What the task asks: Whenever the word "reading" turns up in a line below, that line should be copied.

Dataset section:
--- START ---

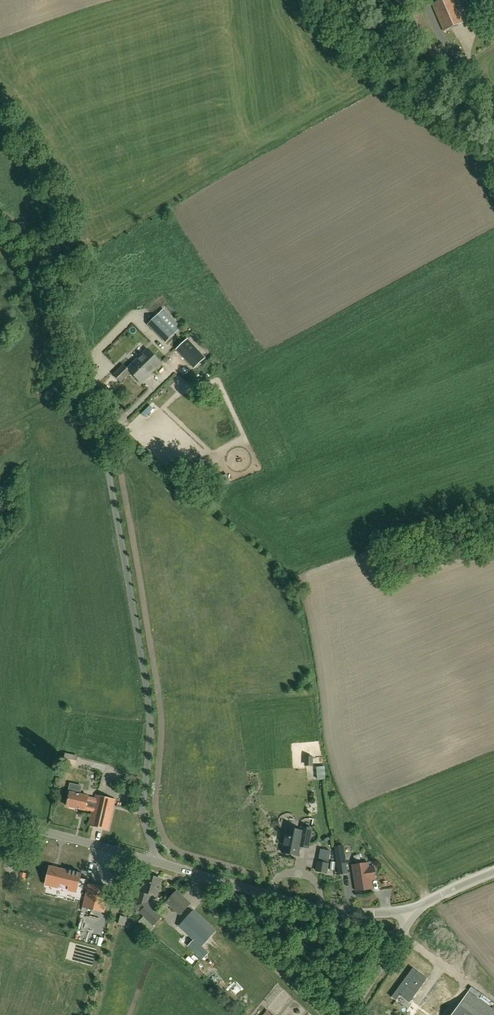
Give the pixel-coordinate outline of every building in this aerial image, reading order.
[(463,22),(454,0),(441,0),(432,4),(443,30),(463,22)] [(164,309),(148,325),(165,343),(181,328),(164,309)] [(193,368),(205,357),(188,339),(176,350),(193,368)] [(147,348),(133,362),(138,368),(141,365),(144,368),(147,364),(153,371),(162,363),(147,348)] [(103,373),(110,366),(103,359),(96,366),(103,373)] [(141,383),(153,371),(147,364),(144,368),(141,365),(138,368),(133,362),(127,368),(123,364),(113,374),(120,381),(130,371),(141,383)] [(202,465),(191,472),(195,479),(206,473),(202,465)] [(227,475),(213,481),(216,490),(231,484),(227,475)] [(75,766),(77,756),(65,753),(63,763),(75,766)] [(313,757),(304,757),(304,766),(313,766),(313,757)] [(69,793),(66,806),(91,811),(88,825),(108,829),(115,799),(95,794),(94,798),(88,796),(80,794),(82,786),(70,783),(68,792),(69,793)] [(282,852),(298,855),(300,846),(308,847),(311,828),(303,827),(302,831),(292,829),(292,826),(291,825),(288,824),(286,825),(285,827),(284,834),(285,834),(282,852)] [(319,857),(316,870),(326,872),(330,851),(321,849),(319,857)] [(347,873),(345,859),(337,860),(339,874),(347,873)] [(368,862),(352,865),(356,891),(372,888),(370,880),(375,879),(373,866),(368,866),(368,862)] [(69,884),(68,888),(74,890),(78,874),(57,869),(56,872),(50,870),(47,883),(58,886),(59,882),(69,884)] [(144,881),(141,883),(143,887),(142,890),(141,890),(137,905),(142,910),(140,912),(153,925),(161,917),(147,902),(149,894),(155,895),(157,889),(160,887),(159,884),(160,878),(146,874),(144,881)] [(104,912),(110,889),(88,884),(82,907),(104,912)] [(190,903),(176,891),(166,901),(180,914),(190,903)] [(202,958),(207,952),(201,946),(215,930),(194,910),(179,925),(194,940),(189,945),(202,958)] [(121,915),(118,924),(125,925),(127,917),(121,915)] [(452,1014),(493,1014),(493,1009),(469,991),(452,1014)]
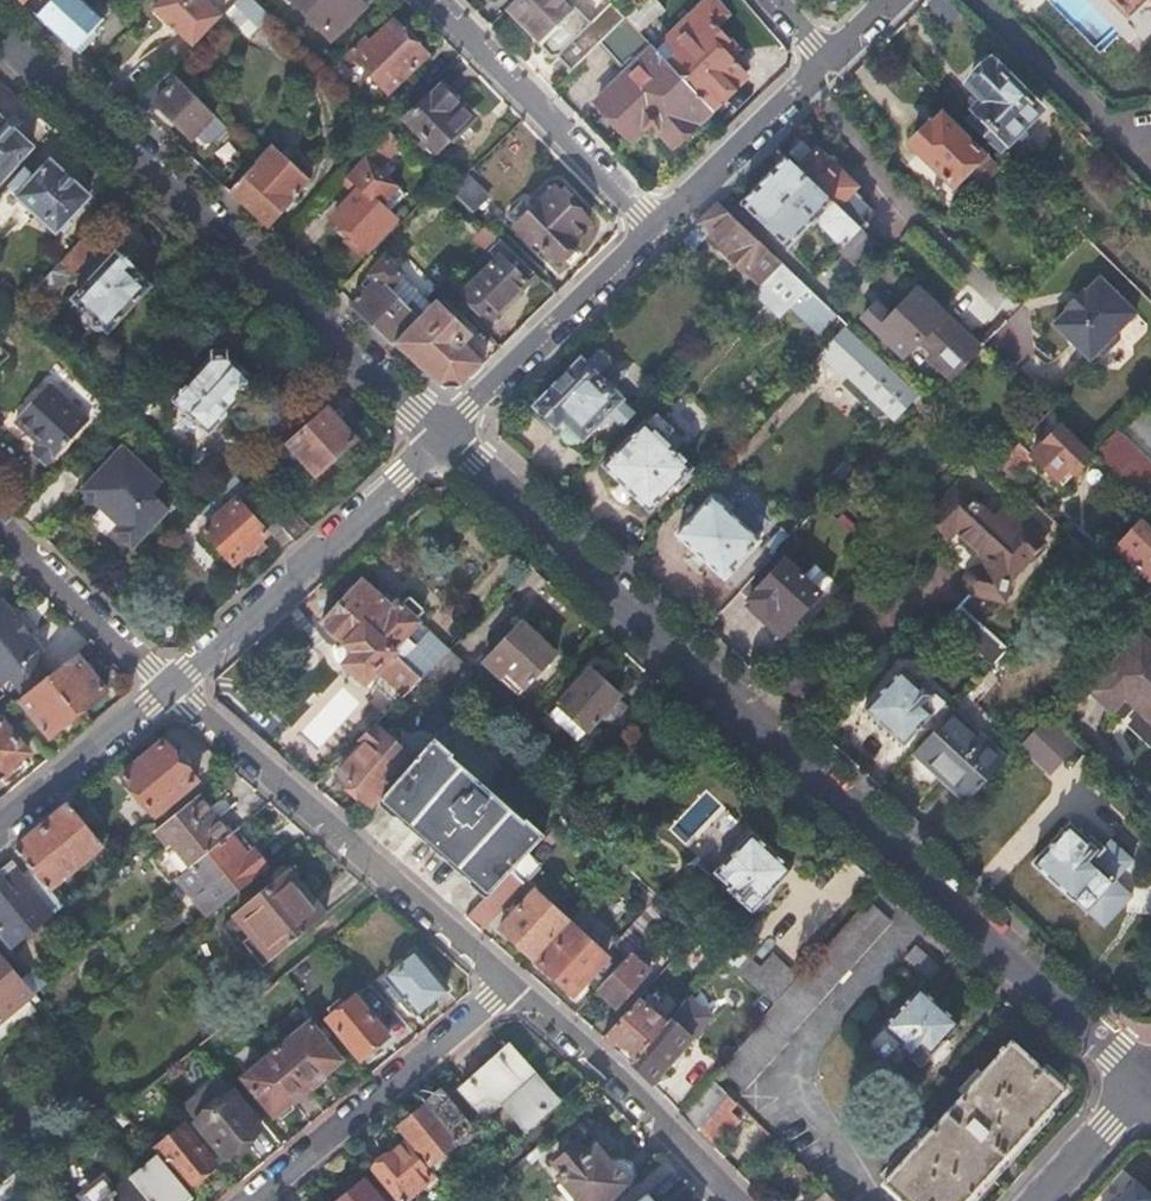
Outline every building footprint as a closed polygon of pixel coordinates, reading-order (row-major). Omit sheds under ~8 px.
[(39,15),(76,49),(94,32),(104,20),(83,0),(54,0),(39,15)] [(223,15),(225,13),(210,0),(164,0),(156,9),(195,45),(223,15)] [(223,15),(251,42),(273,19),(254,0),(237,0),(225,13),(223,15)] [(331,37),(363,4),(358,0),(293,0),(331,37)] [(508,7),(555,57),(558,54),(573,70),(601,43),(628,17),(613,1),(593,20),(573,0),(516,0),(508,7)] [(628,17),(642,32),(667,8),(660,0),(648,0),(628,17)] [(713,108),(749,73),(723,45),(731,37),(719,25),(731,13),(718,0),(711,0),(669,40),(682,54),(672,63),(713,108)] [(1140,0),(1114,0),(1127,13),(1140,0)] [(629,73),(599,101),(635,137),(647,127),(659,128),(675,145),(713,108),(672,63),(642,32),(628,17),(601,43),(629,73)] [(351,54),(389,91),(427,53),(394,20),(372,42),(367,39),(351,54)] [(99,36),(94,32),(76,49),(82,55),(99,36)] [(983,117),(975,127),(999,151),(1007,158),(1047,117),(997,68),(975,90),(989,105),(980,114),(983,117)] [(157,102),(193,138),(216,115),(179,78),(170,88),(160,78),(136,105),(146,114),(157,102)] [(441,83),(408,117),(440,149),(473,116),(441,83)] [(32,146),(0,117),(0,180),(32,146)] [(915,150),(925,159),(959,192),(989,161),(949,122),(946,122),(937,132),(934,130),(915,150)] [(363,187),(336,218),(352,233),(346,240),(360,253),(367,246),(370,248),(398,217),(390,209),(406,192),(379,167),(398,147),(407,156),(412,150),(391,129),(389,131),(350,173),(363,187)] [(311,179),(275,145),(261,159),(231,191),(268,224),(311,179)] [(801,171),(839,207),(858,189),(820,151),(801,171)] [(789,159),(743,207),(786,248),(818,215),(822,220),(818,225),(841,249),(861,228),(839,207),(801,171),(789,159)] [(912,172),(959,217),(1002,174),(989,161),(959,192),(925,159),(912,172)] [(8,185),(57,230),(60,227),(64,231),(74,221),(68,217),(89,194),(53,161),(36,176),(26,166),(8,185)] [(452,189),(474,210),(490,195),(467,173),(452,189)] [(555,185),(515,224),(531,240),(536,236),(557,257),(579,237),(576,235),(590,220),(555,185)] [(697,226),(761,287),(766,283),(783,265),(719,205),(697,226)] [(839,251),(858,270),(880,247),(861,228),(841,249),(839,251)] [(499,258),(468,290),(493,315),(529,281),(507,259),(515,250),(502,237),(490,249),(499,258)] [(76,245),(60,261),(67,267),(73,268),(84,257),(83,252),(76,245)] [(119,251),(73,297),(108,331),(151,287),(132,269),(135,266),(119,251)] [(372,283),(353,303),(398,344),(437,303),(389,257),(368,279),(372,283)] [(783,265),(766,283),(777,293),(794,275),(783,265)] [(777,293),(819,334),(837,316),(794,275),(777,293)] [(1138,312),(1101,277),(1088,291),(1085,289),(1069,305),(1068,307),(1071,310),(1058,324),(1094,359),(1098,355),(1106,356),(1123,338),(1123,329),(1138,312)] [(980,350),(916,289),(892,314),(919,340),(917,343),(935,360),(932,362),(951,379),(980,350)] [(437,303),(398,344),(443,384),(464,383),(486,363),(464,341),(472,332),(440,300),(437,303)] [(1019,314),(994,340),(1017,361),(1042,335),(1019,314)] [(847,327),(823,353),(844,374),(860,358),(911,406),(921,395),(847,327)] [(588,360),(601,374),(608,367),(594,353),(588,360)] [(209,430),(255,382),(225,354),(214,355),(174,398),(209,430)] [(581,361),(536,407),(556,425),(558,424),(566,431),(564,436),(564,439),(566,442),(569,445),(574,446),(578,445),(610,414),(624,427),(642,409),(636,403),(630,409),(600,379),(603,376),(601,374),(588,360),(587,359),(583,363),(581,361)] [(82,428),(44,391),(16,418),(40,442),(32,450),(47,464),(82,428)] [(277,431),(316,474),(357,438),(313,392),(277,431)] [(632,436),(604,465),(651,511),(682,480),(687,484),(695,477),(690,472),(694,468),(665,440),(675,431),(676,430),(660,414),(657,414),(648,423),(647,422),(632,436)] [(1034,457),(1058,481),(1070,469),(1076,474),(1092,458),(1060,427),(1033,456),(1034,457)] [(1150,506),(1150,459),(1120,430),(1097,454),(1150,506)] [(1019,443),(997,466),(1011,480),(1034,457),(1033,456),(1019,443)] [(163,483),(124,446),(82,489),(121,526),(115,531),(133,548),(170,509),(154,493),(163,483)] [(960,486),(929,520),(950,540),(959,531),(986,558),(985,567),(974,570),(970,573),(967,576),(964,580),(963,583),(964,587),(966,592),(970,595),(1007,602),(1013,579),(1045,544),(1006,506),(995,518),(960,486)] [(679,534),(726,577),(760,540),(730,512),(734,508),(718,492),(679,534)] [(202,528),(234,564),(266,534),(283,552),(296,540),(273,515),(261,526),(234,498),(224,507),(215,497),(198,516),(206,524),(202,528)] [(273,515),(296,540),(311,527),(287,501),(273,515)] [(1121,548),(1150,577),(1150,531),(1143,523),(1121,548)] [(786,560),(750,599),(785,631),(820,592),(786,560)] [(340,601),(394,651),(414,631),(421,623),(418,620),(425,612),(410,597),(402,604),(398,601),(390,609),(360,580),(340,601)] [(3,685),(9,680),(36,658),(43,652),(29,635),(14,616),(0,599),(0,682),(3,685)] [(352,653),(342,663),(364,685),(379,668),(387,675),(386,677),(404,694),(421,677),(394,651),(340,601),(321,621),(352,653)] [(948,625),(994,667),(1008,651),(963,609),(948,625)] [(21,610),(14,616),(29,635),(37,629),(21,610)] [(522,622),(492,656),(525,686),(555,653),(522,622)] [(394,651),(421,677),(436,662),(420,647),(424,641),(414,631),(394,651)] [(468,662),(480,646),(461,633),(450,648),(468,662)] [(1140,639),(1091,691),(1111,710),(1123,699),(1150,725),(1150,649),(1140,639)] [(436,662),(421,677),(436,690),(462,663),(449,650),(436,662)] [(49,676),(78,714),(107,691),(77,653),(50,675),(49,676)] [(9,680),(23,697),(49,676),(50,675),(36,658),(9,680)] [(591,669),(560,702),(588,730),(597,720),(612,735),(633,711),(619,697),(619,694),(591,669)] [(905,746),(945,703),(924,683),(920,687),(902,672),(865,709),(905,746)] [(23,697),(22,697),(21,698),(51,735),(78,714),(49,676),(23,697)] [(955,710),(914,754),(968,803),(1009,759),(955,710)] [(28,752),(0,717),(0,774),(28,752)] [(1020,748),(1050,776),(1077,748),(1046,719),(1020,748)] [(375,726),(347,752),(354,759),(367,745),(373,750),(386,736),(375,726)] [(354,759),(340,775),(372,803),(411,759),(386,736),(373,750),(367,745),(354,759)] [(400,814),(472,878),(471,880),(487,894),(529,850),(543,836),(523,819),(521,821),(449,757),(451,755),(434,739),(380,800),(399,816),(400,814)] [(165,741),(124,773),(157,813),(197,781),(165,741)] [(175,843),(154,862),(171,883),(178,878),(232,834),(200,795),(162,827),(175,843)] [(71,802),(17,848),(36,871),(51,890),(106,845),(97,833),(71,802)] [(1034,863),(1086,911),(1113,883),(1095,866),(1104,857),(1102,855),(1107,850),(1094,837),(1089,842),(1071,824),(1034,863)] [(753,830),(716,872),(733,888),(731,891),(743,902),(754,891),(764,899),(793,867),(753,830)] [(178,878),(209,915),(218,909),(263,872),(232,834),(178,878)] [(529,850),(487,894),(466,917),(479,929),(524,883),(527,885),(545,866),(529,850)] [(0,886),(0,927),(16,946),(65,906),(51,890),(36,871),(27,879),(19,870),(0,886)] [(262,966),(324,916),(289,871),(236,914),(252,934),(243,942),(262,966)] [(632,891),(663,921),(673,911),(641,882),(632,891)] [(535,889),(501,927),(534,958),(569,921),(535,889)] [(783,945),(817,914),(795,889),(761,920),(783,945)] [(799,981),(776,1008),(734,1055),(758,1077),(789,1042),(787,1040),(892,922),(869,901),(799,981)] [(686,923),(666,944),(679,957),(699,936),(686,923)] [(557,944),(592,976),(609,958),(573,924),(573,928),(557,944)] [(929,935),(908,957),(930,978),(952,955),(929,935)] [(540,962),(575,994),(587,981),(592,976),(557,944),(540,962)] [(640,945),(602,985),(598,989),(618,1007),(658,964),(640,945)] [(34,992),(25,980),(0,950),(0,1020),(34,992)] [(446,990),(418,954),(386,980),(391,986),(386,990),(394,1000),(399,996),(415,1015),(446,990)] [(736,969),(776,1008),(799,981),(774,957),(762,969),(749,956),(736,969)] [(25,980),(34,992),(36,993),(47,985),(36,971),(25,980)] [(922,988),(886,1026),(904,1043),(902,1045),(914,1056),(924,1046),(932,1054),(961,1023),(922,988)] [(326,1018),(359,1059),(387,1036),(353,997),(326,1018)] [(640,998),(602,1037),(632,1063),(667,1024),(640,998)] [(667,1024),(632,1063),(652,1084),(711,1020),(690,1000),(667,1024)] [(309,1022),(274,1050),(305,1089),(340,1061),(309,1022)] [(886,1181),(907,1200),(959,1200),(1005,1150),(1064,1087),(1014,1041),(886,1181)] [(241,1078),(271,1117),(305,1089),(274,1050),(241,1078)] [(512,1051),(463,1091),(488,1120),(506,1105),(526,1128),(557,1101),(512,1051)] [(682,1115),(714,1147),(738,1118),(731,1110),(738,1103),(713,1078),(682,1115)] [(231,1094),(196,1122),(223,1156),(258,1126),(231,1094)] [(401,1128),(432,1166),(471,1133),(440,1096),(401,1128)] [(159,1152),(186,1187),(214,1164),(186,1130),(159,1152)] [(471,1133),(432,1166),(435,1171),(475,1138),(471,1133)] [(626,1182),(628,1177),(629,1174),(630,1169),(629,1166),(625,1162),(622,1160),(618,1159),(614,1159),(607,1162),(594,1147),(584,1154),(575,1143),(553,1161),(561,1170),(557,1175),(580,1200),(603,1200),(626,1182)] [(404,1144),(388,1157),(385,1154),(373,1165),(373,1172),(397,1200),(405,1200),(432,1178),(404,1144)] [(477,1169),(482,1175),(473,1183),(486,1199),(509,1180),(506,1176),(491,1157),(477,1169)] [(131,1183),(145,1200),(190,1200),(192,1199),(160,1160),(131,1183)] [(36,1181),(24,1166),(2,1183),(0,1181),(0,1200),(11,1200),(36,1181)] [(341,1200),(383,1200),(366,1180),(341,1200)] [(1137,1180),(1118,1200),(1150,1200),(1150,1193),(1137,1180)] [(127,1184),(114,1195),(102,1182),(83,1199),(85,1200),(141,1200),(127,1184)] [(830,1193),(821,1200),(838,1200),(830,1193)]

--- END ---

Expected answer:
Give the pixel-coordinate outline of every building in this aerial image, reading order.
Outline every building footprint as a closed polygon of pixel coordinates, reading-order (row-major). Omit sheds under ~8 px.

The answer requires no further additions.